### EXERCISE AIM
All lines after the one containing "The wazon/żółty at [538, 142] disappeared." are needed, along with that line itself. Please repeat them exactly through the end of the entries.

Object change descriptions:
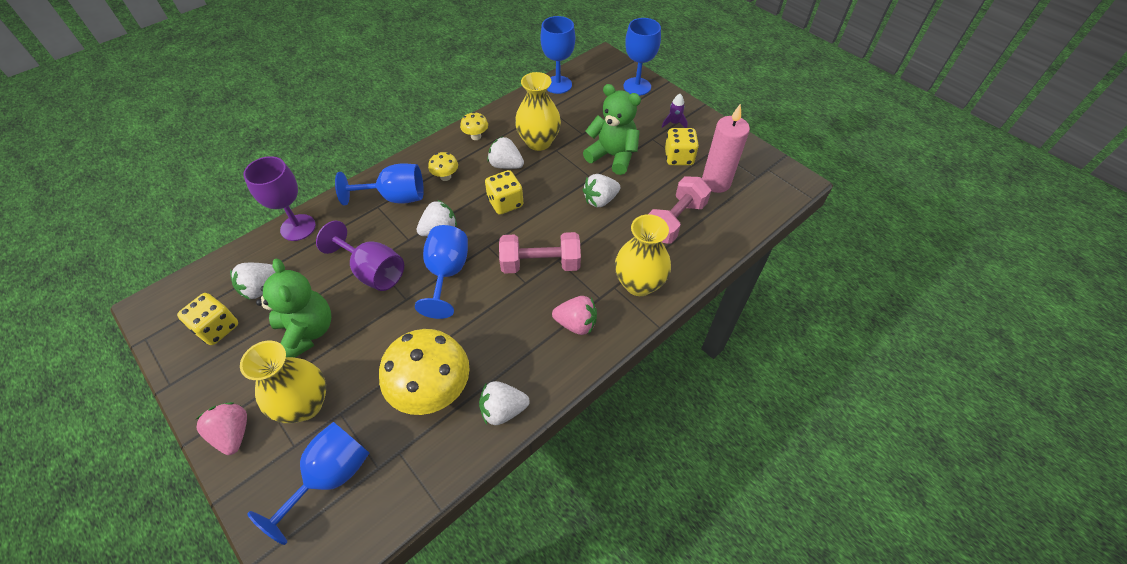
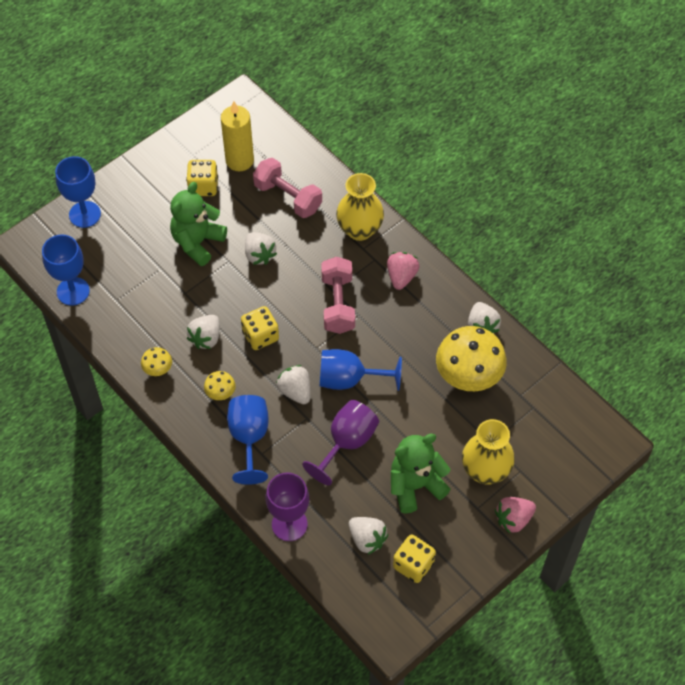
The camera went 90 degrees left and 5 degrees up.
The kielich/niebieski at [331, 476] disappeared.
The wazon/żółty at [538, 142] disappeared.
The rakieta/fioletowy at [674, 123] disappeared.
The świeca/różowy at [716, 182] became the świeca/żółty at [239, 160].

### EXERCISE OUTPUT
The wazon/żółty at [538, 142] disappeared.
The rakieta/fioletowy at [674, 123] disappeared.
The świeca/różowy at [716, 182] became the świeca/żółty at [239, 160].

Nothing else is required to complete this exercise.